## REQUIRED ACTION
Take the data below and extract the lines from the one with "(119, 334) = (357, 607): red" to the one with "(443, 307) = (589, 308): red key -> none", inclusive, exactly as written.

## DATA EXCERPTS

- - - - -

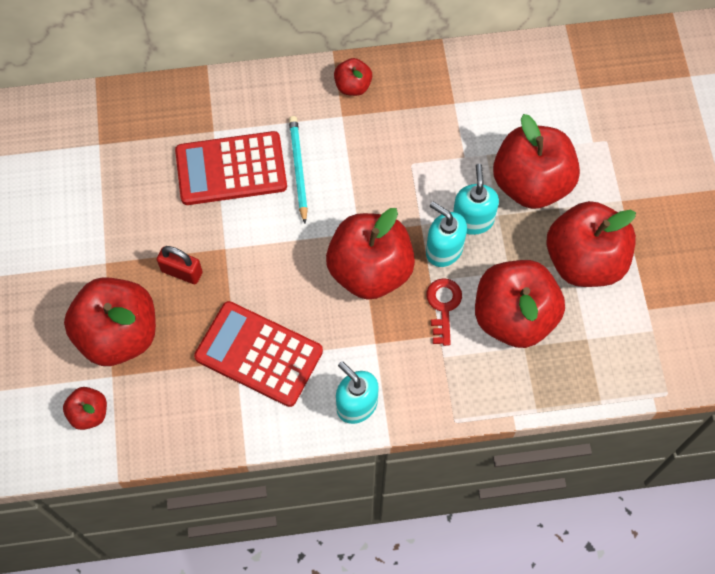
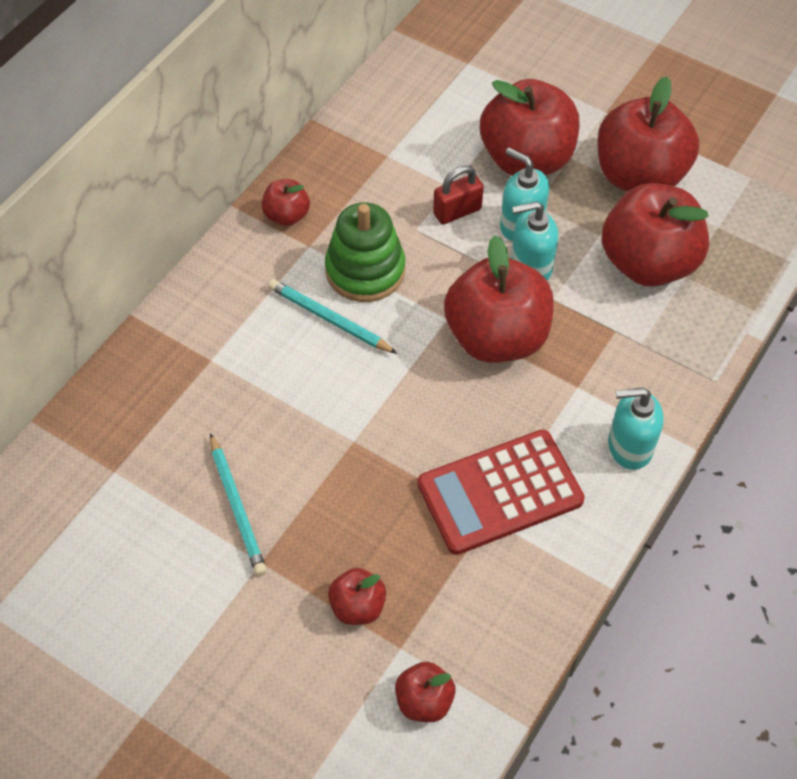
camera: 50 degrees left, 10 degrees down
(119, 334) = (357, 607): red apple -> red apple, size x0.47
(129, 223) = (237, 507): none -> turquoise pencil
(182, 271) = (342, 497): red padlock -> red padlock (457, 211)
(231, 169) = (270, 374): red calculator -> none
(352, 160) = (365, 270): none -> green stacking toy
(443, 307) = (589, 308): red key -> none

- - - - -

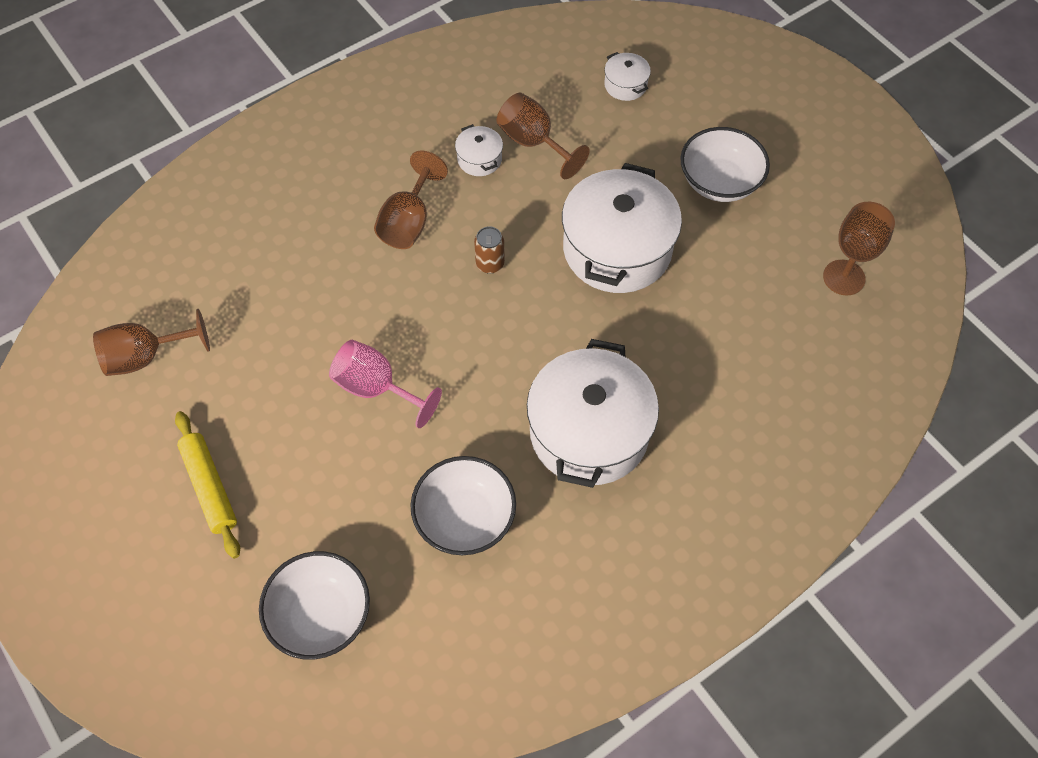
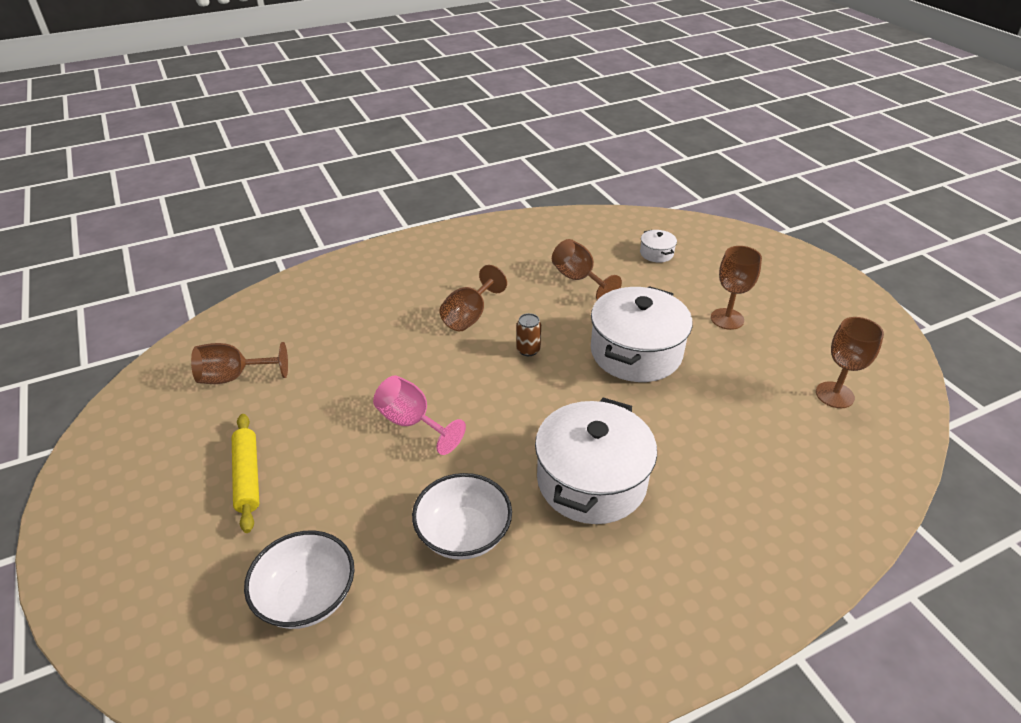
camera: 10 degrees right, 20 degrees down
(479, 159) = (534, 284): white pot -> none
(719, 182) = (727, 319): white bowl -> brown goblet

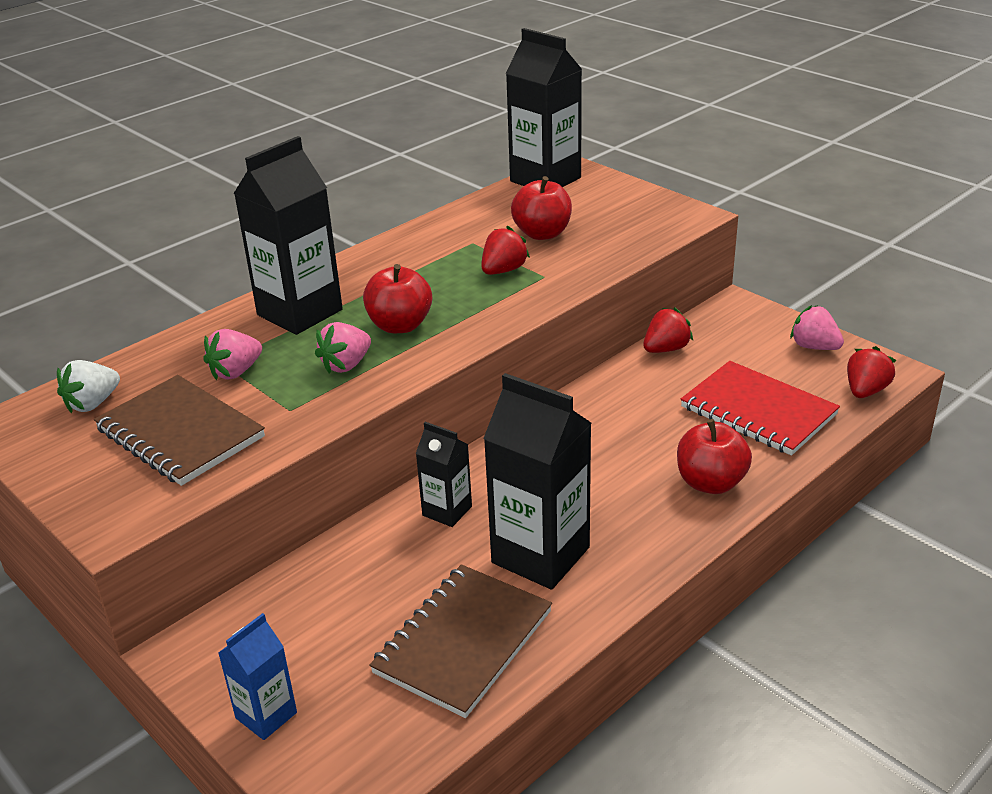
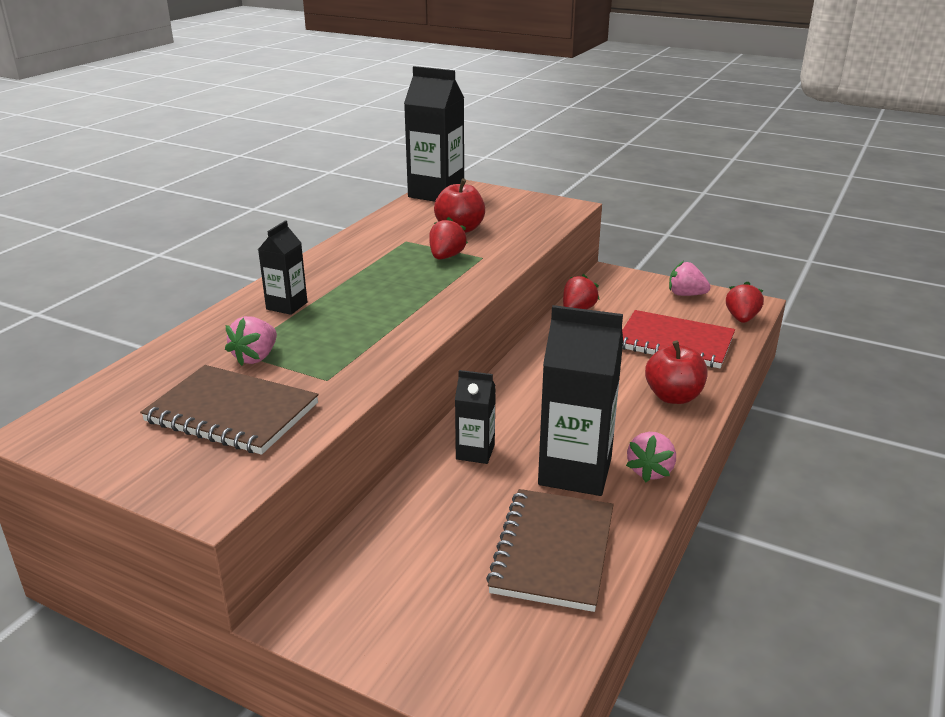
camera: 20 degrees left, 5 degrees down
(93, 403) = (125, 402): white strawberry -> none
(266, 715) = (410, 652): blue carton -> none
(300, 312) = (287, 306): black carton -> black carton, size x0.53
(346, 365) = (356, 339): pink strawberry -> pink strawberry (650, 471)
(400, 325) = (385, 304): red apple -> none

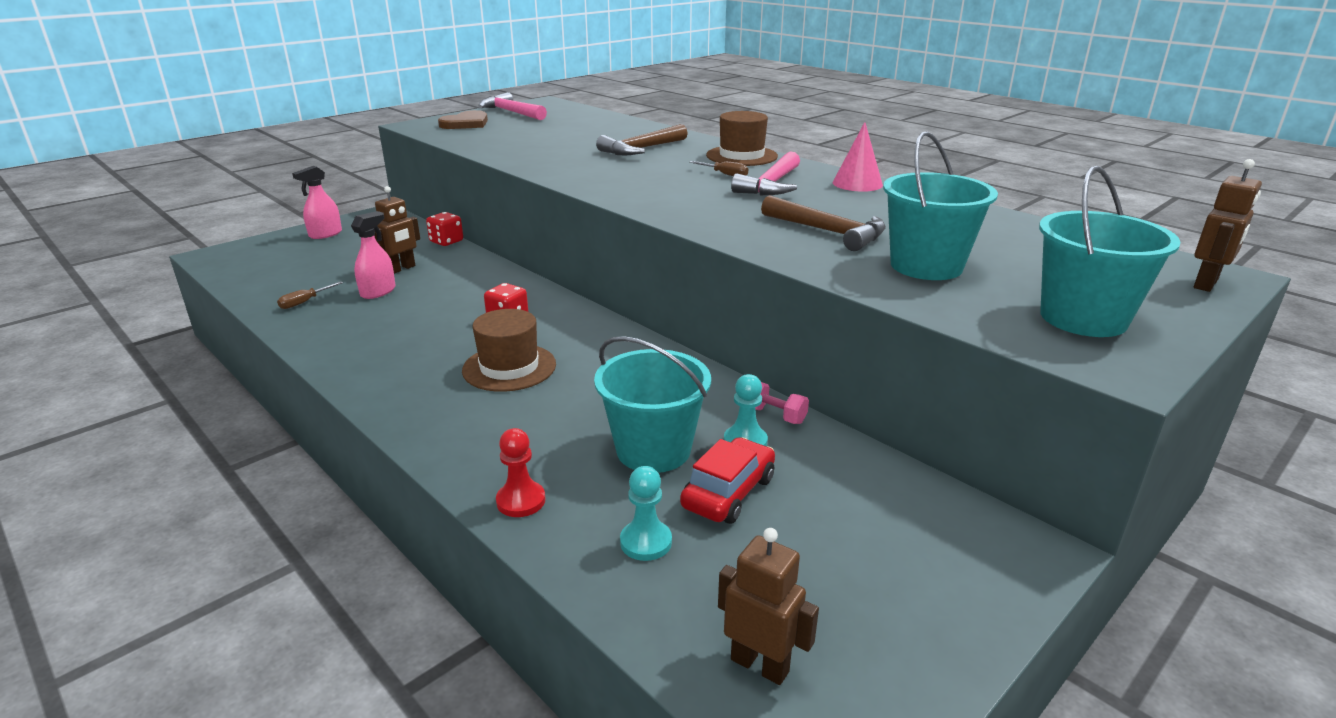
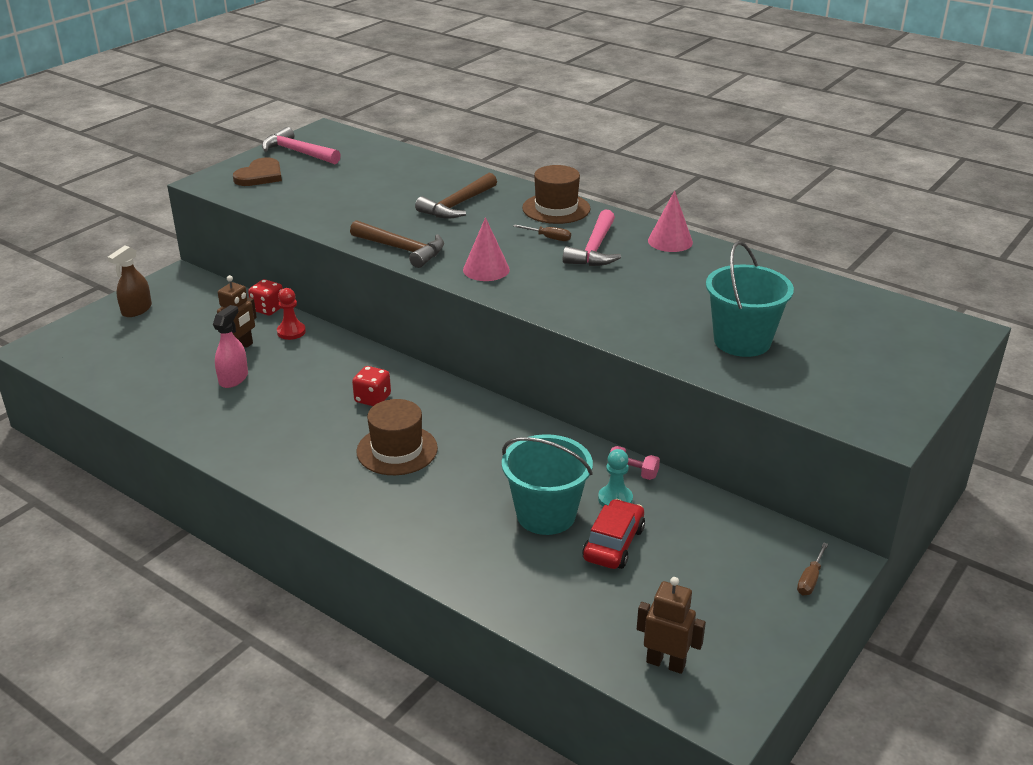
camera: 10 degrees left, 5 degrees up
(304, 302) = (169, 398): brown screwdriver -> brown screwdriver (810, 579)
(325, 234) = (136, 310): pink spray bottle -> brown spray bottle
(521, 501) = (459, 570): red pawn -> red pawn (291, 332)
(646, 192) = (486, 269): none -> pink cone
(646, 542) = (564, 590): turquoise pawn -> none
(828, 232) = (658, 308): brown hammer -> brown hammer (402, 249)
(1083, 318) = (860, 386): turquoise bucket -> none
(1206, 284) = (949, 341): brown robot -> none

- - - - -

## WRITTEN RESPONSE
(119, 334) = (357, 607): red apple -> red apple, size x0.47
(129, 223) = (237, 507): none -> turquoise pencil
(182, 271) = (342, 497): red padlock -> red padlock (457, 211)
(231, 169) = (270, 374): red calculator -> none
(352, 160) = (365, 270): none -> green stacking toy
(443, 307) = (589, 308): red key -> none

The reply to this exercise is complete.